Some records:
>>>
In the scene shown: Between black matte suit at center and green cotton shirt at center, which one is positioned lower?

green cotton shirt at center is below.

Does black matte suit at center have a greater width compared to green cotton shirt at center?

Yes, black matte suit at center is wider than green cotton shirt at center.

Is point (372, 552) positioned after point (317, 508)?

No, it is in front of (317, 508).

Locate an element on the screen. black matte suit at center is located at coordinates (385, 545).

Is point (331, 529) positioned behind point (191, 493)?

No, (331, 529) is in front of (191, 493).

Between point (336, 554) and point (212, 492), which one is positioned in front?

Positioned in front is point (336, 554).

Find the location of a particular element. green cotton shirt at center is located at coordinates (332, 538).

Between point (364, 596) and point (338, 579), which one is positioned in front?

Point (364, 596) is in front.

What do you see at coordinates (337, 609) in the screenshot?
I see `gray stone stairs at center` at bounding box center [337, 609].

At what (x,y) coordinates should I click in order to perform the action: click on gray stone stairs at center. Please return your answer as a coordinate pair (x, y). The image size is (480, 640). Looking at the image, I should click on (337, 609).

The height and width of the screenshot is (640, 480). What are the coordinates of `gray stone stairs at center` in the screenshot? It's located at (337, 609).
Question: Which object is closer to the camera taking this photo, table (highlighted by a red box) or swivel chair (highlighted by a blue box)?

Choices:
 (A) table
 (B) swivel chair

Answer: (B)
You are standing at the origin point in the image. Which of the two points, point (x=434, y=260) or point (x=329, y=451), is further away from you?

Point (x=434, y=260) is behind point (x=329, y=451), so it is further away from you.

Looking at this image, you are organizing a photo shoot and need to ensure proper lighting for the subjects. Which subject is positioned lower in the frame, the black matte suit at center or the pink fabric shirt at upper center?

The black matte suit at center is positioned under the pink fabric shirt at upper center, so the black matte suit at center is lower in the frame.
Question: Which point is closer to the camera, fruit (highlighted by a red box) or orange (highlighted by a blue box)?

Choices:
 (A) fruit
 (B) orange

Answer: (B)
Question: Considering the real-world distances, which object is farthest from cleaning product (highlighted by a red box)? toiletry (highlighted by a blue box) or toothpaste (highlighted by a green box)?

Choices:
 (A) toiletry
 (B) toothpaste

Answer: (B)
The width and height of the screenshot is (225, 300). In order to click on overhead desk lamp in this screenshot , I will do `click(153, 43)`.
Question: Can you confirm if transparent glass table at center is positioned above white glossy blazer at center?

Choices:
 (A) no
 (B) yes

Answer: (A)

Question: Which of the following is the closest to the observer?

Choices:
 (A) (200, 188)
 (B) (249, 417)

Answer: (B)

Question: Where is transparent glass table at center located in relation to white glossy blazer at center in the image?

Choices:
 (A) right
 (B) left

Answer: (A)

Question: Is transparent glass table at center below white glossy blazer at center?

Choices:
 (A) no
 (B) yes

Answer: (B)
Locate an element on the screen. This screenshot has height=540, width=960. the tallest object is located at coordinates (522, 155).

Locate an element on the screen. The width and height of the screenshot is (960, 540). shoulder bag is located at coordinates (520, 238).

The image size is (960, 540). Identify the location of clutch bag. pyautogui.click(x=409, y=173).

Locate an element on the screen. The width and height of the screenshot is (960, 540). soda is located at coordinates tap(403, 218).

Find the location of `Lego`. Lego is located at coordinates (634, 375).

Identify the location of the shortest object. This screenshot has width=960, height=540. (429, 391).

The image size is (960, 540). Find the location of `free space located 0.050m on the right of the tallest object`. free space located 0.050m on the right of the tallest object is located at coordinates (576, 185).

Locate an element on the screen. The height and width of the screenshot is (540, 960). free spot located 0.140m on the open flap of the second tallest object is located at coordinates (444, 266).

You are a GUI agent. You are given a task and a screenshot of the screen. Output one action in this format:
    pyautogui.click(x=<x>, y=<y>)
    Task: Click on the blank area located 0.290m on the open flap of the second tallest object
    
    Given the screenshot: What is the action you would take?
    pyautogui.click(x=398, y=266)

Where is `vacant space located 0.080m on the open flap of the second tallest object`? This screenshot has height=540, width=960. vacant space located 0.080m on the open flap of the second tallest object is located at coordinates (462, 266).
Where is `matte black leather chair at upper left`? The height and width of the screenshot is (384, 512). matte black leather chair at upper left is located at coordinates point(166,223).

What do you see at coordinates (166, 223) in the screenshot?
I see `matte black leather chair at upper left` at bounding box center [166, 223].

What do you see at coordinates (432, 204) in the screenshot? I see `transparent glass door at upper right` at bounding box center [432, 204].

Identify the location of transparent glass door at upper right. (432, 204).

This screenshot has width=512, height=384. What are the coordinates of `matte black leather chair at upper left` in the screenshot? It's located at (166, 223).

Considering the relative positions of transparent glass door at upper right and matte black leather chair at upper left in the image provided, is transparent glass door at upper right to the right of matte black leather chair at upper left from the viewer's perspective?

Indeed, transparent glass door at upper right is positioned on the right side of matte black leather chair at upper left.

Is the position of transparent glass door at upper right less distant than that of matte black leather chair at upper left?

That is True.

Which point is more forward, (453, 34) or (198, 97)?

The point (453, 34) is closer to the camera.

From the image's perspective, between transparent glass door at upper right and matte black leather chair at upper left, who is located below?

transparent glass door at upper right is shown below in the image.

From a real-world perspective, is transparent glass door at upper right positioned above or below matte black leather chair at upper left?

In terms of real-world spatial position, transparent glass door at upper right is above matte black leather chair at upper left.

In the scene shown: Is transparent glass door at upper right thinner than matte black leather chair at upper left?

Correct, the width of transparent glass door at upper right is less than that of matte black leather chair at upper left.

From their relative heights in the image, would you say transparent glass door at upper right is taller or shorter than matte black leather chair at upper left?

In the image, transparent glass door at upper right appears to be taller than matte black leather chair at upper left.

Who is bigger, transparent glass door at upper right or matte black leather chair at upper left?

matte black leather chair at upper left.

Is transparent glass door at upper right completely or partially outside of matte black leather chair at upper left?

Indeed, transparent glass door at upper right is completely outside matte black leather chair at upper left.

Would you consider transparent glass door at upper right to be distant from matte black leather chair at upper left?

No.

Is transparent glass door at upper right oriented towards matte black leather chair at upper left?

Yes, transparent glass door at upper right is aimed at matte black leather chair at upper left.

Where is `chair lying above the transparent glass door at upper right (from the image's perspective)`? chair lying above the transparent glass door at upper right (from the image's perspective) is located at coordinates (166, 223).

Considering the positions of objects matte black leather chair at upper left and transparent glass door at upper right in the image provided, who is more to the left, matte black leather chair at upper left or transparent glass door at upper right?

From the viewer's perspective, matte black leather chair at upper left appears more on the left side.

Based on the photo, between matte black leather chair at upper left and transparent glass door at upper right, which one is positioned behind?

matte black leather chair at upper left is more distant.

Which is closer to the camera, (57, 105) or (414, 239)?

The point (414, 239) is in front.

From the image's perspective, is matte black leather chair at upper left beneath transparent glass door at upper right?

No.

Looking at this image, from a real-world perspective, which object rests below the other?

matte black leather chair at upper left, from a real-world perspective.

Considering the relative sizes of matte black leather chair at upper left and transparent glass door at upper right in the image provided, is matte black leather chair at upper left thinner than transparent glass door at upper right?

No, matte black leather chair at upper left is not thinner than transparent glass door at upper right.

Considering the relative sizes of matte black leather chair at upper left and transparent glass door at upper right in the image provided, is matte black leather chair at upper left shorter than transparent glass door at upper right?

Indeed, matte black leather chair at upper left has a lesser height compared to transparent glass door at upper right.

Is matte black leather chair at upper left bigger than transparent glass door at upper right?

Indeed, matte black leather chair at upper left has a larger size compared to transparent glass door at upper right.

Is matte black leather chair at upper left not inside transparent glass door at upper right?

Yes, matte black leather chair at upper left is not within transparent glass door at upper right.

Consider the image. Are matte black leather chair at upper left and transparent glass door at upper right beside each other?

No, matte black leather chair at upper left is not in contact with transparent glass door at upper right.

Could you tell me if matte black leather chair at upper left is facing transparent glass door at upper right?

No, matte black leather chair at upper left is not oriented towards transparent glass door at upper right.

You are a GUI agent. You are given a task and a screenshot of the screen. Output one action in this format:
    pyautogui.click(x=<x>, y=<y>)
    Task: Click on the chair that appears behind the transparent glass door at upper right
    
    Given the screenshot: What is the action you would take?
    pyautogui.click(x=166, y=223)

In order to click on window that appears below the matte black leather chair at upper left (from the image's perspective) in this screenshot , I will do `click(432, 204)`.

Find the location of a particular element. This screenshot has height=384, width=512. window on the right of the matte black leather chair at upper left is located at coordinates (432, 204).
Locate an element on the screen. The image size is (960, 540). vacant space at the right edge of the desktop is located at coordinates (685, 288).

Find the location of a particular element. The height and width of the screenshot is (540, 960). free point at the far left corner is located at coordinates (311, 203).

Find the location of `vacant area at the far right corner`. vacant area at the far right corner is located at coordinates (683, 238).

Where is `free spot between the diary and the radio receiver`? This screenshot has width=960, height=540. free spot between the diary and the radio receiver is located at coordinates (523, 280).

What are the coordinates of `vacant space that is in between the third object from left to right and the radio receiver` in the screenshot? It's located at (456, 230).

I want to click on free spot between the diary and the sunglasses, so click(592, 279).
<<<
| EXERCISE INSTRUCTIONS |
Retype the lines starting with the one that contains "Positioned in front is point (336, 554)." and going on through the one that contains "Point (364, 596) is in front.", with both of those included.

| SOLUTION FOR THIS EXERCISE |
Positioned in front is point (336, 554).

Find the location of a particular element. green cotton shirt at center is located at coordinates (332, 538).

Between point (364, 596) and point (338, 579), which one is positioned in front?

Point (364, 596) is in front.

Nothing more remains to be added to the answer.